Read the records below and report each line in which "yellow" occurs.

==================================================

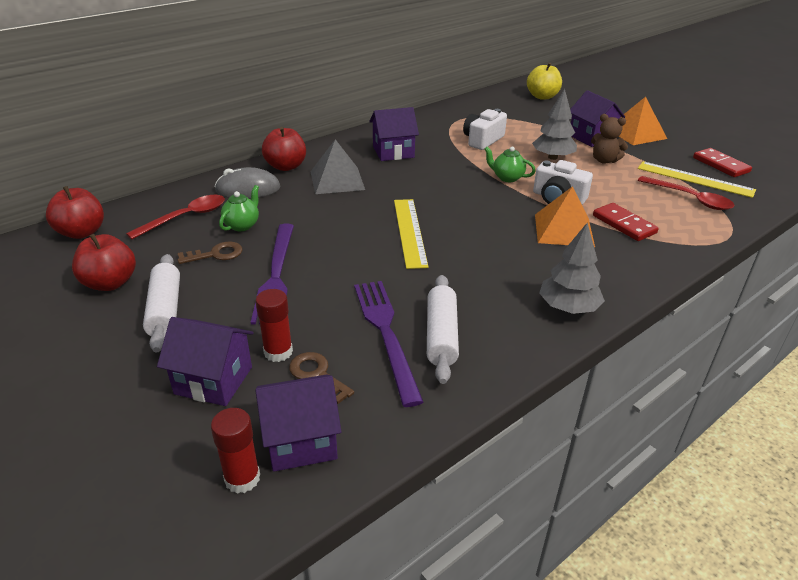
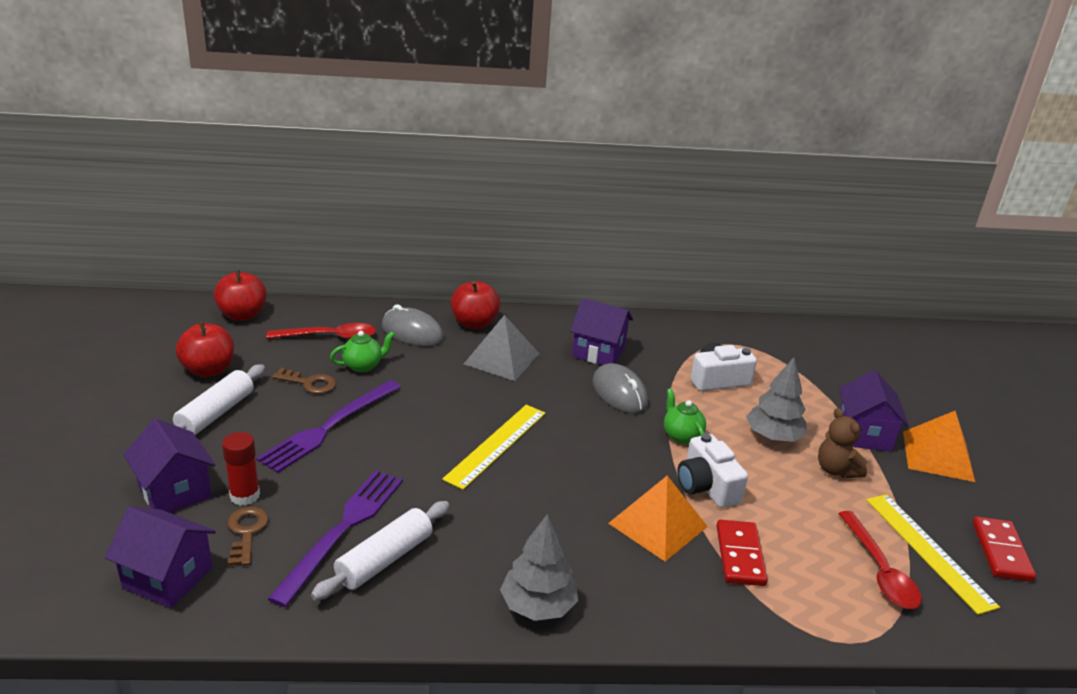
camera: 35 degrees right, 5 degrees down
red glue stick [211,408,260,494] -> none
yellow apple [527,63,562,100] -> none
none -> grey mouse [592,363,648,414]

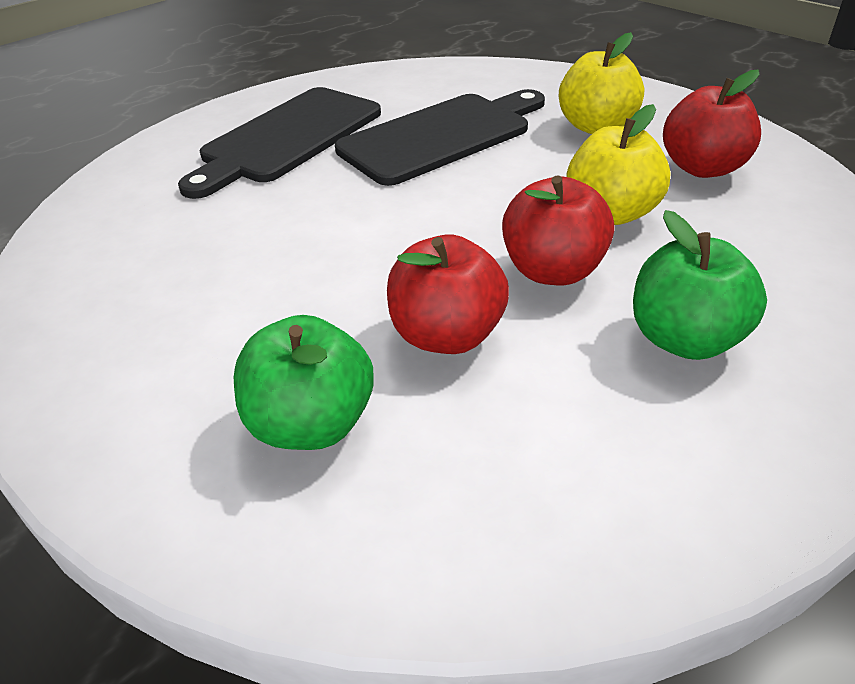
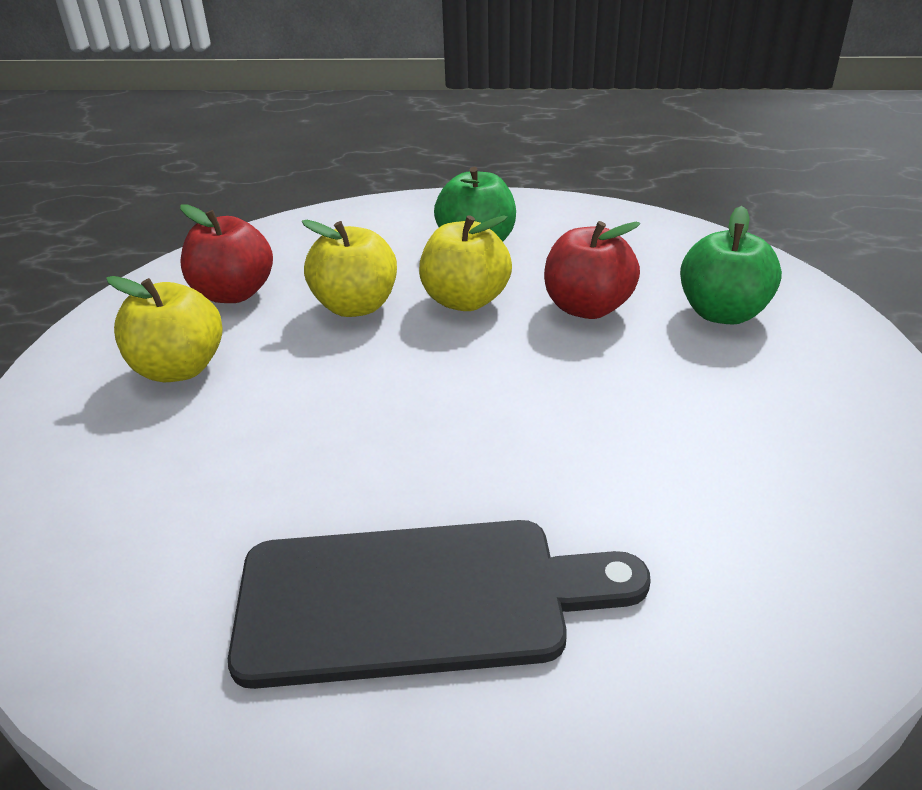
camera: 130 degrees left, 5 degrees down
black cutting board [335,89,545,186] -> none
red apple [502,175,614,285] -> yellow apple [419,215,512,311]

==================================================

◆ WRITTEN RESPONSE:
yellow apple [527,63,562,100] -> none
red apple [502,175,614,285] -> yellow apple [419,215,512,311]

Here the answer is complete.